> _Information shown_:
>> BEGIN

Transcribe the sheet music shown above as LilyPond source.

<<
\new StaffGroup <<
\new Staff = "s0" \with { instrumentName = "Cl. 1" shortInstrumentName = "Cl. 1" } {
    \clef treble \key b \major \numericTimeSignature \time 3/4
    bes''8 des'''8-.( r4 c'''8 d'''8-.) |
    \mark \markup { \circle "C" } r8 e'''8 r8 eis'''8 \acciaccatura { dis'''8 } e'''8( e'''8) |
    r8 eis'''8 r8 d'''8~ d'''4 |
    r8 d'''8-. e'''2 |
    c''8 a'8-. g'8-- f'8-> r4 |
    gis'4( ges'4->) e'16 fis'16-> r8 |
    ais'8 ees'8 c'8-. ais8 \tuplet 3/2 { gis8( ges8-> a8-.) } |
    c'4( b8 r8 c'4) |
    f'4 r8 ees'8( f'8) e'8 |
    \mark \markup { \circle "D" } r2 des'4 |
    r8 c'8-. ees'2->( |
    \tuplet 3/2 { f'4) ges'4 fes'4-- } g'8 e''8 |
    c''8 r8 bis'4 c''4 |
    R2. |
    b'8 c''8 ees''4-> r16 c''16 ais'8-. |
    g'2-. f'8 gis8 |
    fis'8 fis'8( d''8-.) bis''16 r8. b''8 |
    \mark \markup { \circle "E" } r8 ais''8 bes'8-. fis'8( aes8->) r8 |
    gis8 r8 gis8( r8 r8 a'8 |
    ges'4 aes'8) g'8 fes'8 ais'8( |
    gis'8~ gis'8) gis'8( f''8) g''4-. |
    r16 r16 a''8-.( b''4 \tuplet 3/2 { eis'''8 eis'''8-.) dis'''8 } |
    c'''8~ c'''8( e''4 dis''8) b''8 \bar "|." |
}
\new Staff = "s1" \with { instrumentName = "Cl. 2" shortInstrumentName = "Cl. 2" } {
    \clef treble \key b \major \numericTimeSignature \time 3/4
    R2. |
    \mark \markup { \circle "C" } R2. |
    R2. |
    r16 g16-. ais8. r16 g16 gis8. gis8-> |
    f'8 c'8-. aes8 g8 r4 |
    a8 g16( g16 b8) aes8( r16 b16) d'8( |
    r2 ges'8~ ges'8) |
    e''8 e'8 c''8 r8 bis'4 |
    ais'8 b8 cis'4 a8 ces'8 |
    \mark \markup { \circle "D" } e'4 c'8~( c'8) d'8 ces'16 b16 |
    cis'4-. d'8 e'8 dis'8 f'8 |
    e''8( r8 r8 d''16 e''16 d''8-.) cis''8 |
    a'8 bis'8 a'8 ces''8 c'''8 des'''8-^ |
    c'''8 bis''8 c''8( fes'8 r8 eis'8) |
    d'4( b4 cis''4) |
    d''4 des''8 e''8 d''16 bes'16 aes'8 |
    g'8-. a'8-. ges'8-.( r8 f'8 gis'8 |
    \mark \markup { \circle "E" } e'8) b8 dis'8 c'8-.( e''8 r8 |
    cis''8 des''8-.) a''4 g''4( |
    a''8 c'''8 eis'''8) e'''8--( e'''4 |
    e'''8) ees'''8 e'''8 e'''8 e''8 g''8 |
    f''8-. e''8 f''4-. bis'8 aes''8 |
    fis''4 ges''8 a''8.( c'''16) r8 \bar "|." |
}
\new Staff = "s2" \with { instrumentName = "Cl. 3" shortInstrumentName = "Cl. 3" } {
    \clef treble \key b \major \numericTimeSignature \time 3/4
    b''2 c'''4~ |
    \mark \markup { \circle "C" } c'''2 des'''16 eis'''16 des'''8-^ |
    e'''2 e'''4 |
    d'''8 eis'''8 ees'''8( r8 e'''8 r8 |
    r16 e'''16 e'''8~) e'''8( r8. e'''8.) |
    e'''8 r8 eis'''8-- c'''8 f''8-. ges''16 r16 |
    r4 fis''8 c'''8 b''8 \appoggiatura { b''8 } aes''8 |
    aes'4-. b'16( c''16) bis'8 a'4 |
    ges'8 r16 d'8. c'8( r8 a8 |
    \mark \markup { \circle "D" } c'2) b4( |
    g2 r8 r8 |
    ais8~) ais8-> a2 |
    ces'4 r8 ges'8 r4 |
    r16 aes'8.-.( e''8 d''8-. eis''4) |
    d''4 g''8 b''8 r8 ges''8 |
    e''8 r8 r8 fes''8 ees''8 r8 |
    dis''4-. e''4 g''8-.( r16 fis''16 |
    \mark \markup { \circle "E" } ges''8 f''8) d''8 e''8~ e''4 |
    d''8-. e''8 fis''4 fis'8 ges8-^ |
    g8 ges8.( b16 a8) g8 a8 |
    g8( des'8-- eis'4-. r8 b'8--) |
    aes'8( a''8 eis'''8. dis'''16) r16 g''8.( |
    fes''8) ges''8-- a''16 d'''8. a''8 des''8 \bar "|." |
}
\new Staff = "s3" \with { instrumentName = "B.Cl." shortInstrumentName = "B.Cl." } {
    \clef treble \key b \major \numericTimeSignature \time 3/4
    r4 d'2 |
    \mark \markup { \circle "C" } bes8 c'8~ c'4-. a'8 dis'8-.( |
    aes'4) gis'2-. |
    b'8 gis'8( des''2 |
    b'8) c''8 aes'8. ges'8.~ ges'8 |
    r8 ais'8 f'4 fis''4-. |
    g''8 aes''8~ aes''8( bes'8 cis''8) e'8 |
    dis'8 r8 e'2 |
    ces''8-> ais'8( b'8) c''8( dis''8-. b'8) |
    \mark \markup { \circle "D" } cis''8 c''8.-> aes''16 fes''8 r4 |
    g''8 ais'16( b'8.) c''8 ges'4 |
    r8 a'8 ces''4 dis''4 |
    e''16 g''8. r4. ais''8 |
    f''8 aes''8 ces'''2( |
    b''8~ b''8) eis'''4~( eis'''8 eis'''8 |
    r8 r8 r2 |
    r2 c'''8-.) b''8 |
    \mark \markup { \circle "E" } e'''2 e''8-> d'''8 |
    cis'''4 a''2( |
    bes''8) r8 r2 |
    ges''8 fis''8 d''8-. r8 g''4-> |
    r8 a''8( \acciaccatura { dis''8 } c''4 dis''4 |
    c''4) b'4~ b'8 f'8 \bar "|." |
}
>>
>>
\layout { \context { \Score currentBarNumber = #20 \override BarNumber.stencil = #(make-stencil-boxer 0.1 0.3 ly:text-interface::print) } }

>> END

Please pick out every line in the rows above that contains the string "shortInstrumentName" and copy each one, matching case exactly.

> _Correct response_:
\new Staff = "s0" \with { instrumentName = "Cl. 1" shortInstrumentName = "Cl. 1" } {
\new Staff = "s1" \with { instrumentName = "Cl. 2" shortInstrumentName = "Cl. 2" } {
\new Staff = "s2" \with { instrumentName = "Cl. 3" shortInstrumentName = "Cl. 3" } {
\new Staff = "s3" \with { instrumentName = "B.Cl." shortInstrumentName = "B.Cl." } {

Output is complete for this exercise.